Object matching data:
────────────────

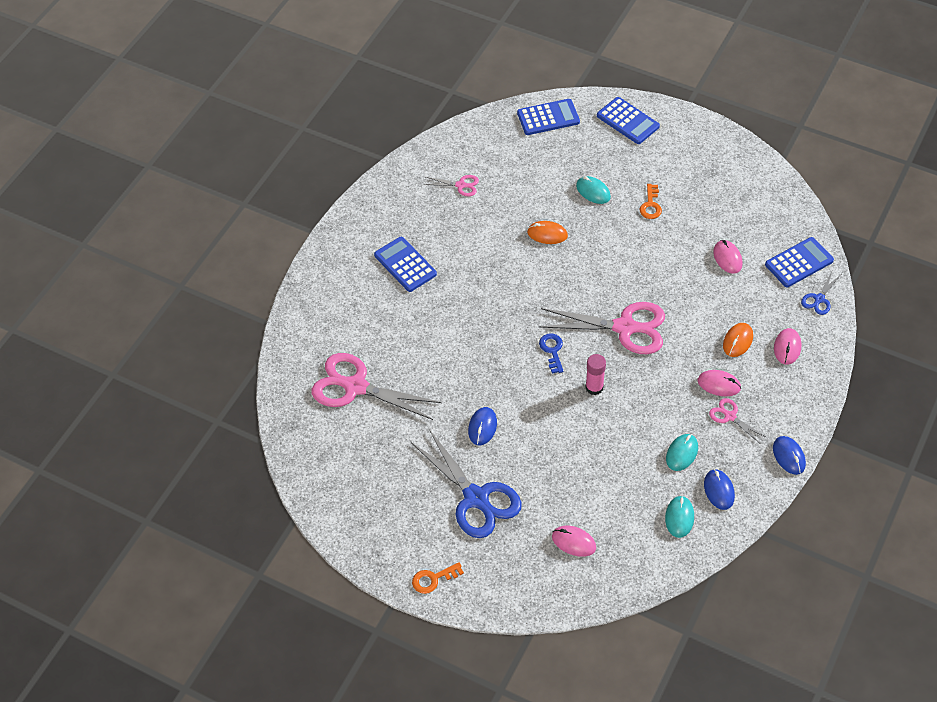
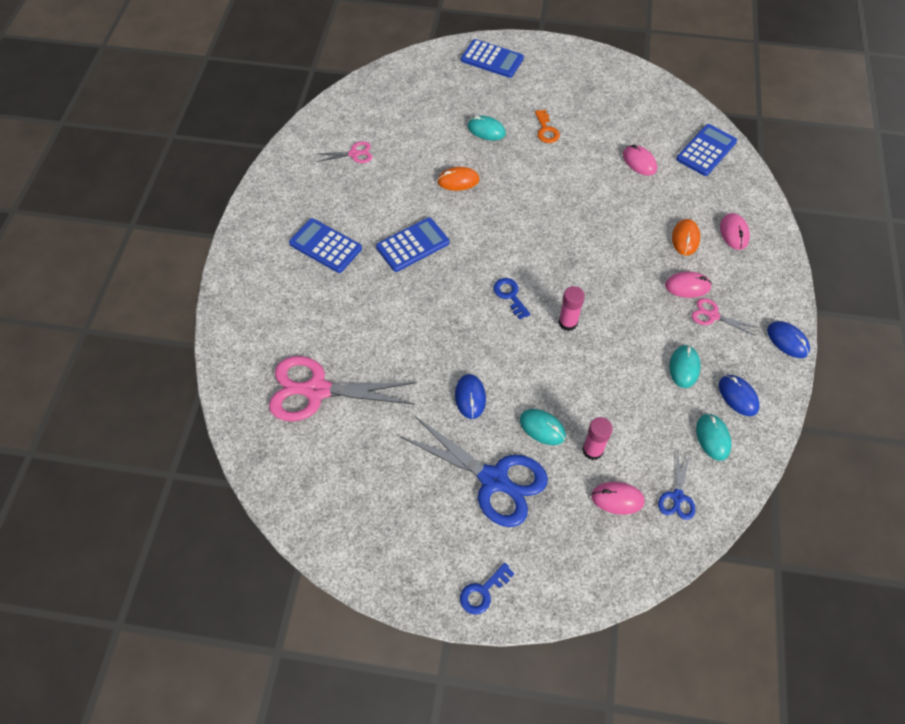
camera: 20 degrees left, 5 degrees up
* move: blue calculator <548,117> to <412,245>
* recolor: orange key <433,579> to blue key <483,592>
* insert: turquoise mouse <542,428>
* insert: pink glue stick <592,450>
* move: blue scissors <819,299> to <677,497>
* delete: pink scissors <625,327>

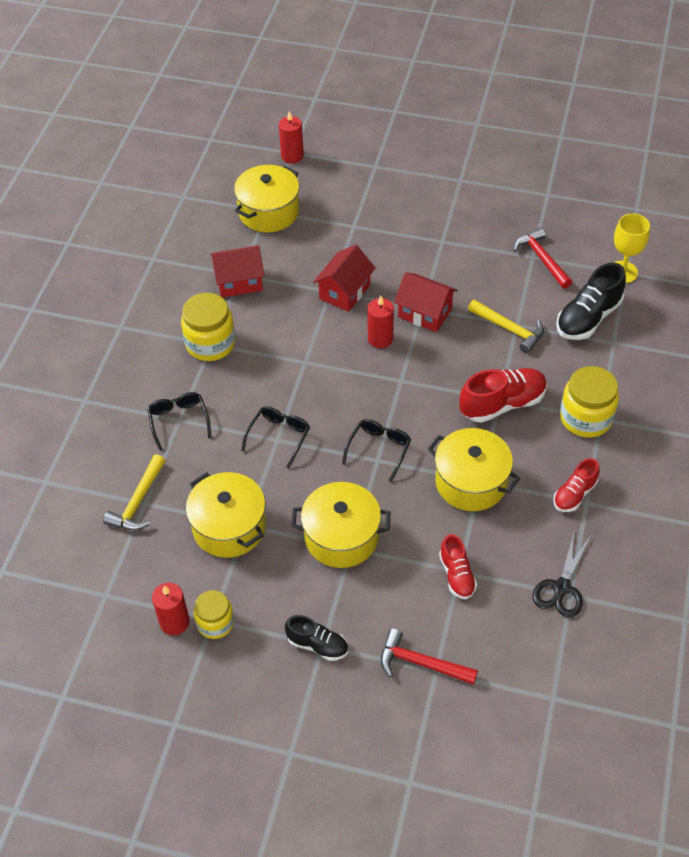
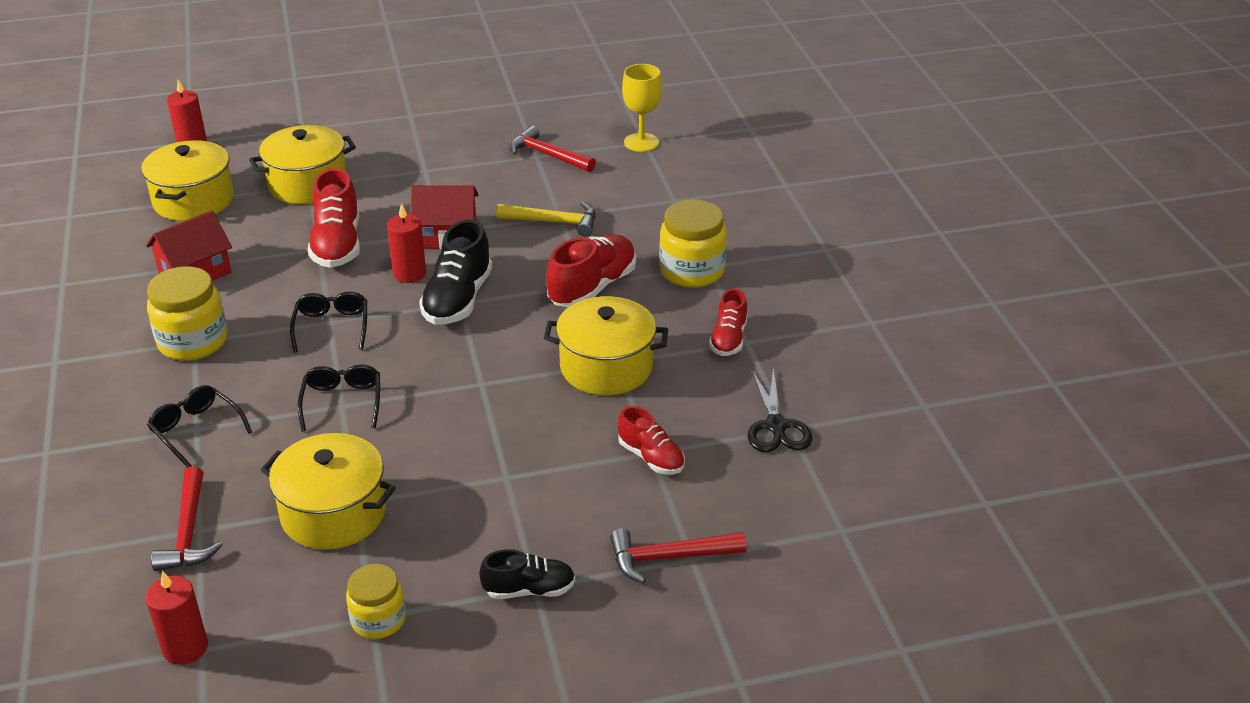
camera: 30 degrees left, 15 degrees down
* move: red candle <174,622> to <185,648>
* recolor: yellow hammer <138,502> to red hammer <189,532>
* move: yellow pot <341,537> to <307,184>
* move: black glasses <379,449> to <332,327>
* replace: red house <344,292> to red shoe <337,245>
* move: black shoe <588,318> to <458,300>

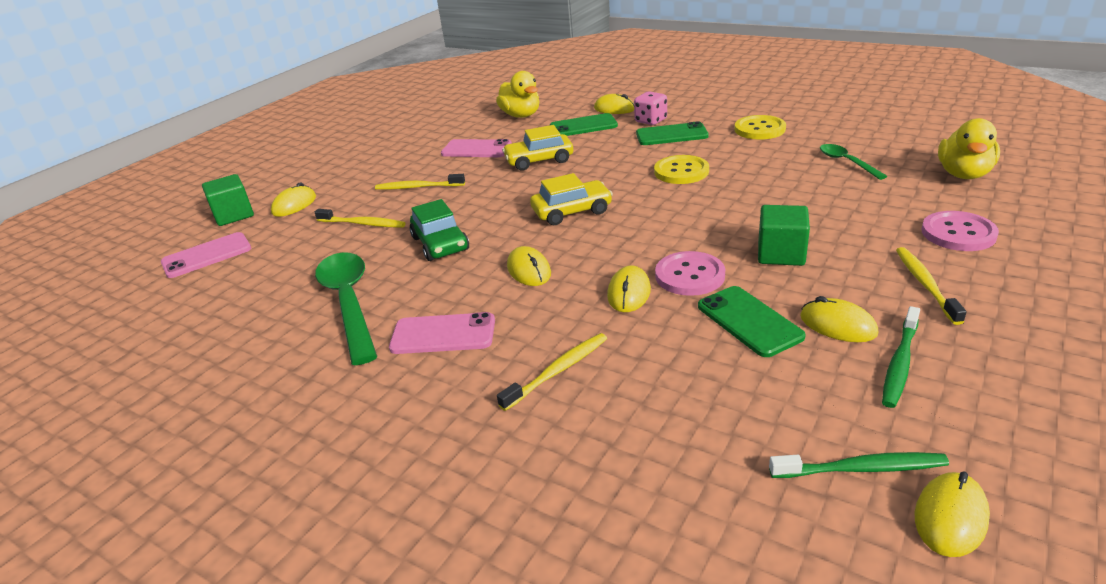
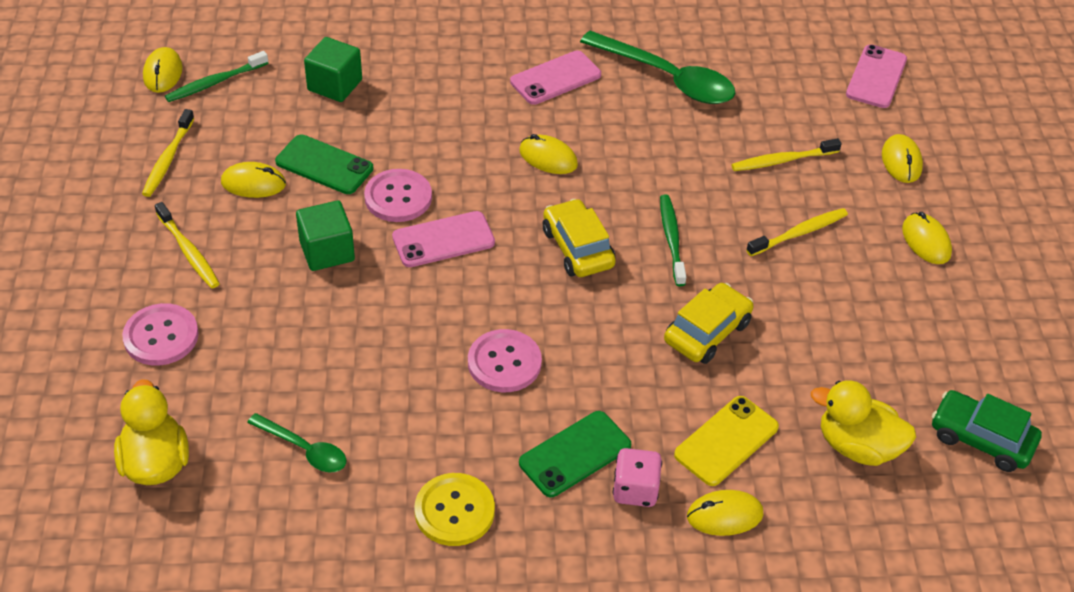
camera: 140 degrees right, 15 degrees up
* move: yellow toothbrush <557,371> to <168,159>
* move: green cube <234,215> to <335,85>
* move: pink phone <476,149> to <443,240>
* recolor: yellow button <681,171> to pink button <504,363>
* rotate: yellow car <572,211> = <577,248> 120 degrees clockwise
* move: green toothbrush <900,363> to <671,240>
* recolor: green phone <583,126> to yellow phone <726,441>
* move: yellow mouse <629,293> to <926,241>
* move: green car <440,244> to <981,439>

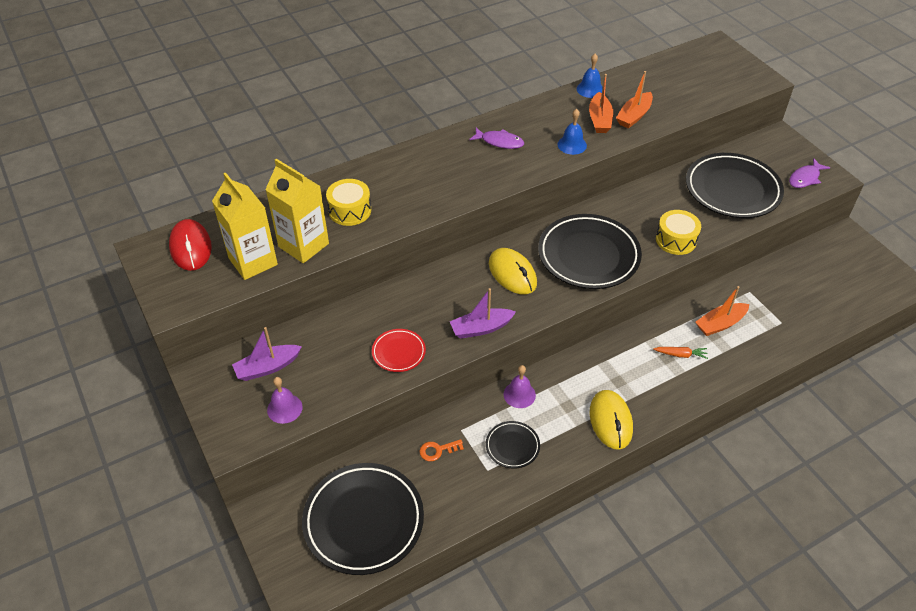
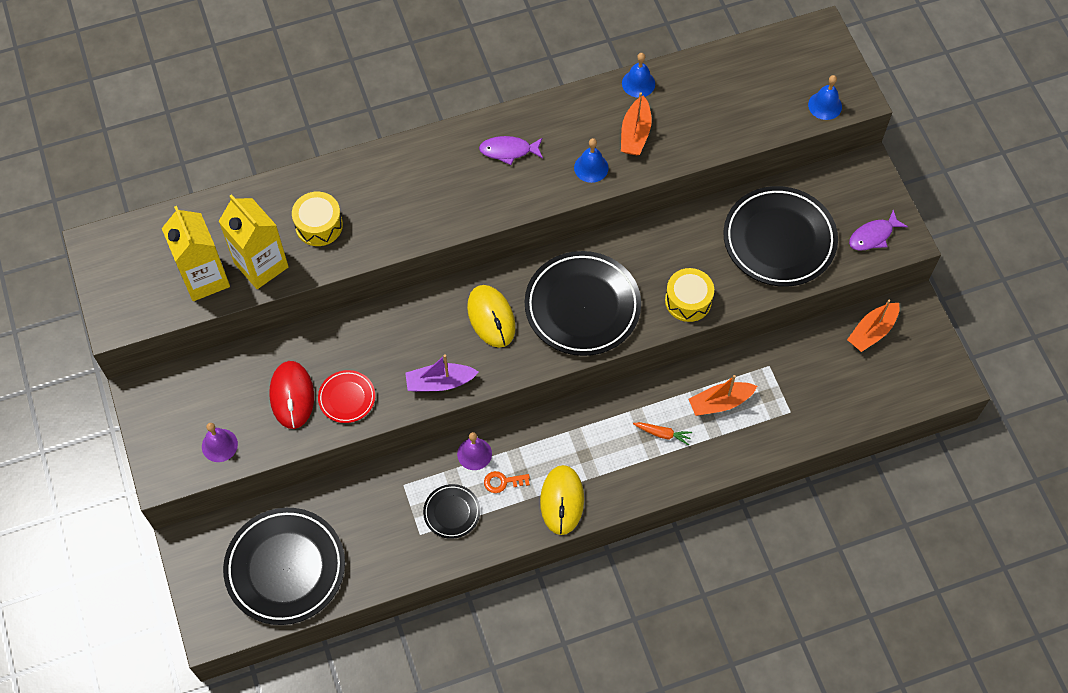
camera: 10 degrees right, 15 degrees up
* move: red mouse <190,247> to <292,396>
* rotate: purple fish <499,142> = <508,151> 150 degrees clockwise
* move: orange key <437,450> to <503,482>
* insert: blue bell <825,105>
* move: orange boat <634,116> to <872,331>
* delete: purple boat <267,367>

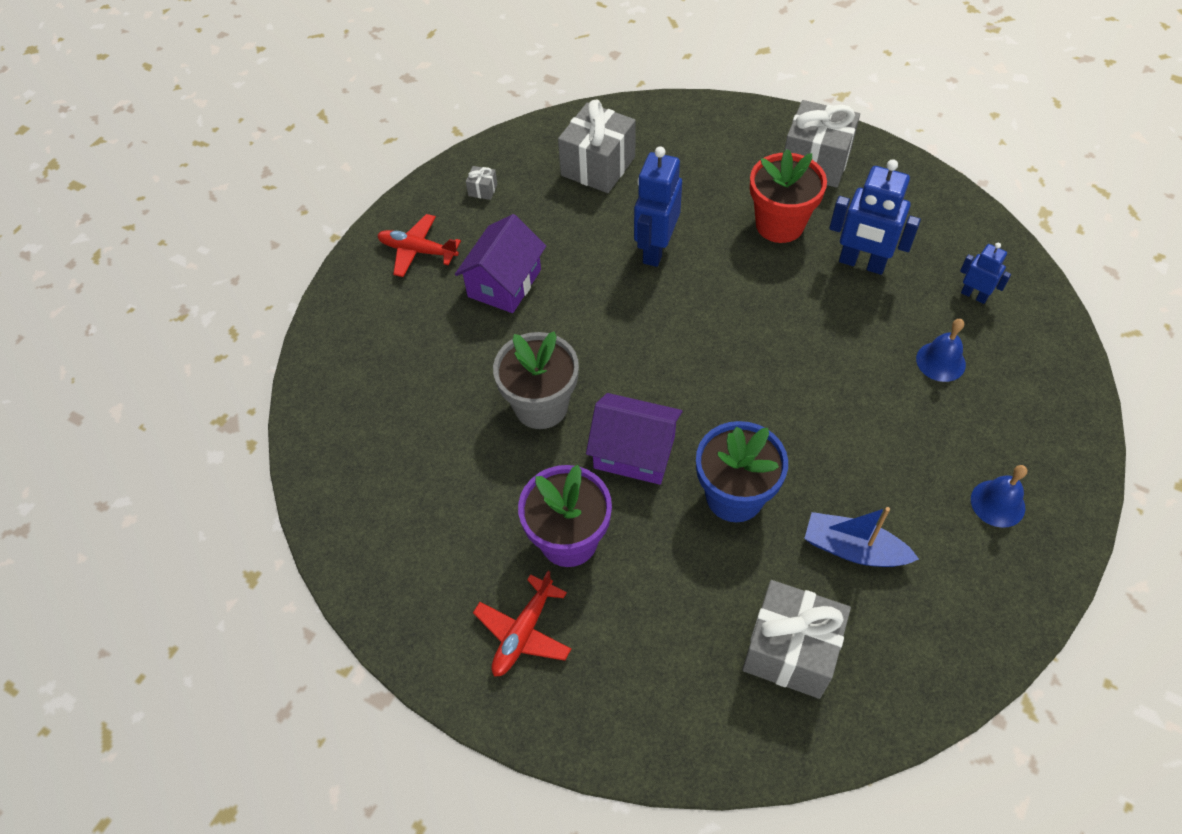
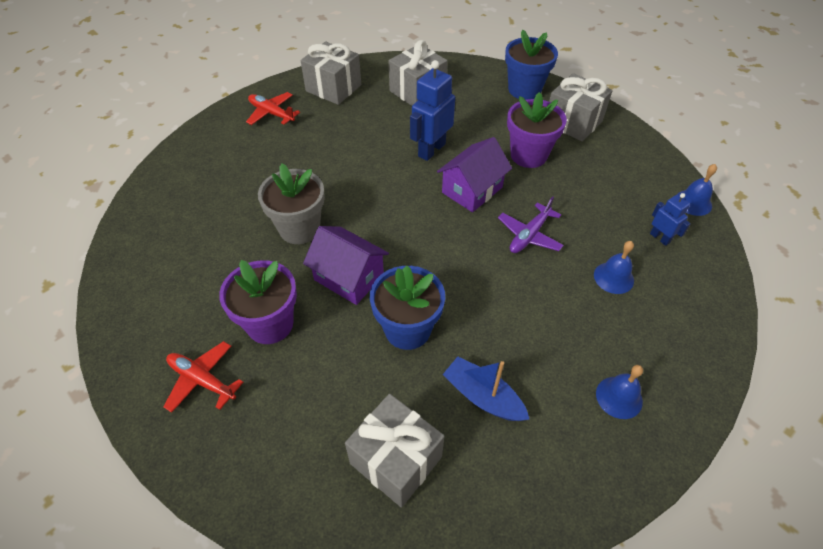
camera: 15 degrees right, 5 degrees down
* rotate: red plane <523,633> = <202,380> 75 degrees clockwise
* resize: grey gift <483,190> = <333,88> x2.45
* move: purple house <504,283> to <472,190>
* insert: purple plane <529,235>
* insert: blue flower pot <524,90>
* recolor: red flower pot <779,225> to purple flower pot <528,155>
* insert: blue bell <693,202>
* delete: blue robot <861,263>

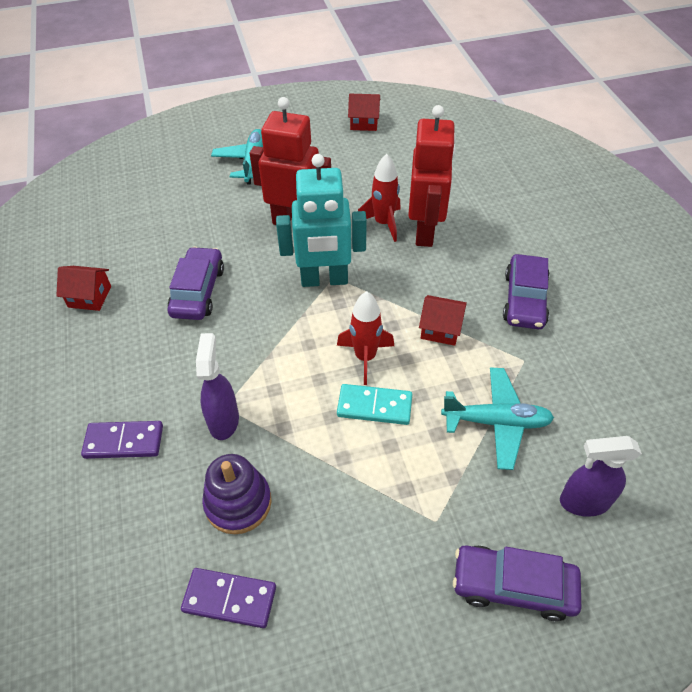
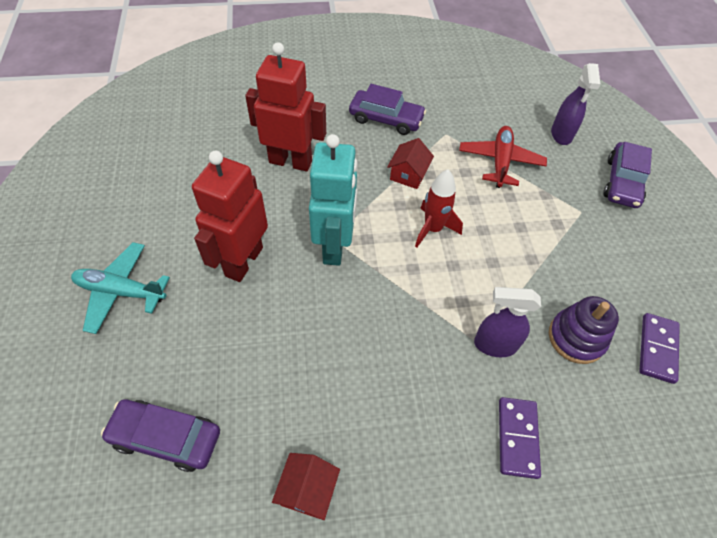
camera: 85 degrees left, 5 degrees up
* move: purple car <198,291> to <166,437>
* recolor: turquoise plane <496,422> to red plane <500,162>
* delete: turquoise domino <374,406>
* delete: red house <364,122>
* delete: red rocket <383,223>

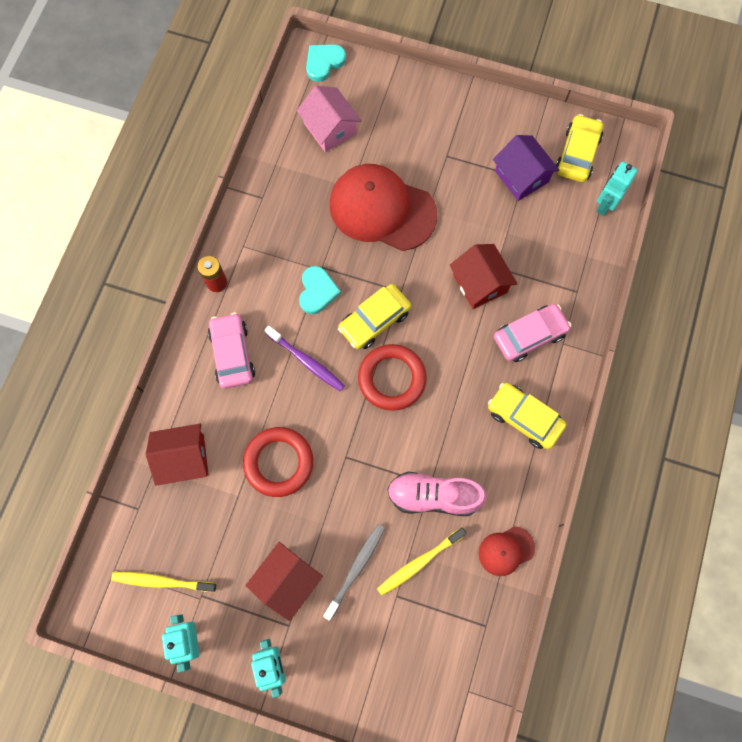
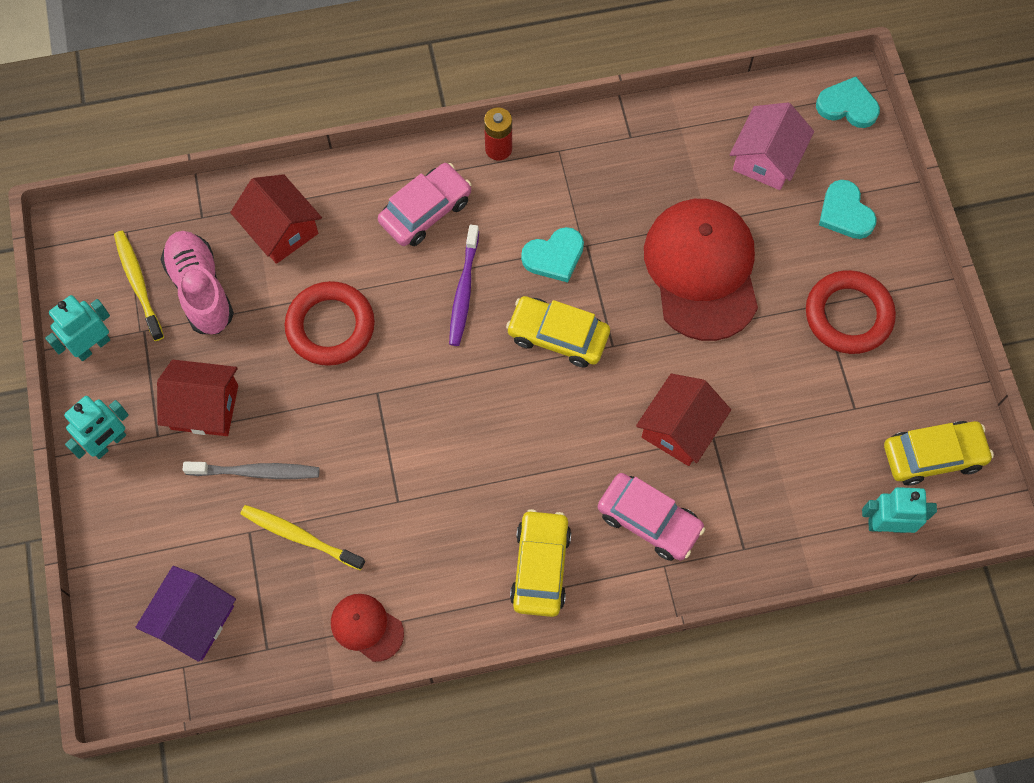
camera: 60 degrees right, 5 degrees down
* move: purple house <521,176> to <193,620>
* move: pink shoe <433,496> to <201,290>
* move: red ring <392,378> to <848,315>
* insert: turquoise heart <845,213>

────────────────

Directions >> Using the data above, transcribe the lines that run from the line with "glue stick <592,450>" to the line with "<819,299> to <677,497>", both ends kept, and output nothing else.

Result below >>
* insert: pink glue stick <592,450>
* move: blue scissors <819,299> to <677,497>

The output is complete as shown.